▸ **Stored data**

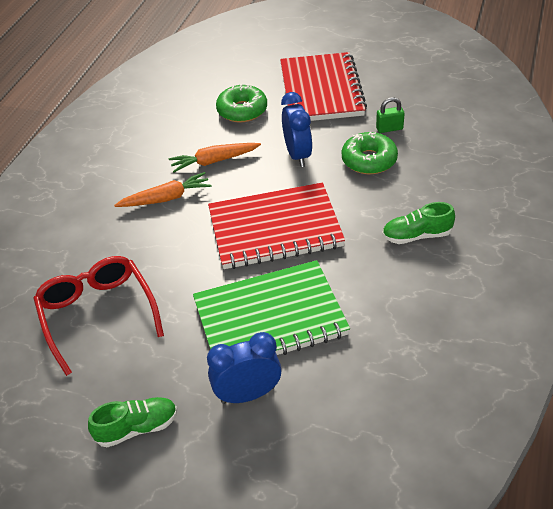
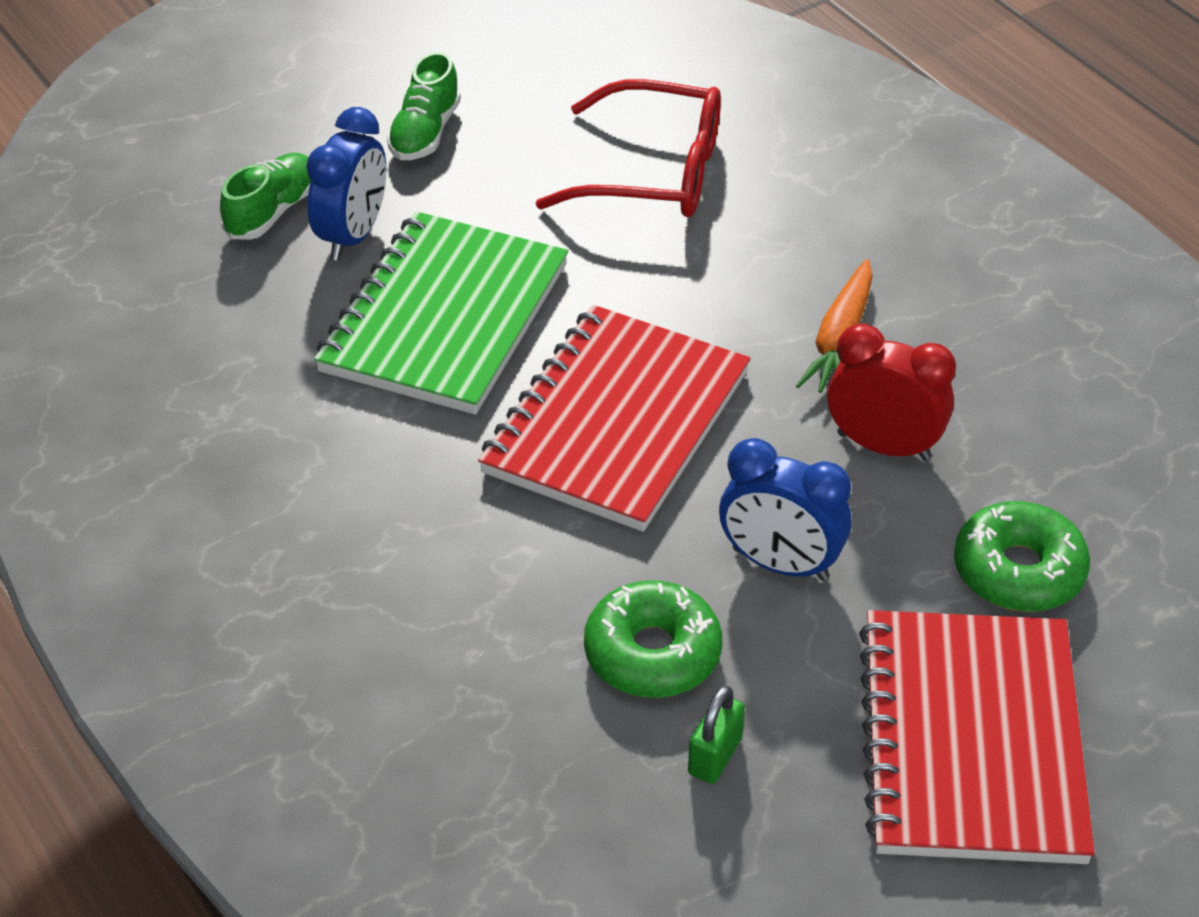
camera: 125 degrees right, 0 degrees up
(214, 161) = (883, 446): orange carrot -> red clock
(321, 90) = (970, 741): red notebook -> red notebook turned 60 degrees clockwise
(416, 236) = (396, 577): green shoe -> green shoe (272, 212)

▸ **Exercise goal**
Print the listing verbatim; no pictures.

▸ **Written reply**
camera: 125 degrees right, 0 degrees up
(214, 161) = (883, 446): orange carrot -> red clock
(321, 90) = (970, 741): red notebook -> red notebook turned 60 degrees clockwise
(416, 236) = (396, 577): green shoe -> green shoe (272, 212)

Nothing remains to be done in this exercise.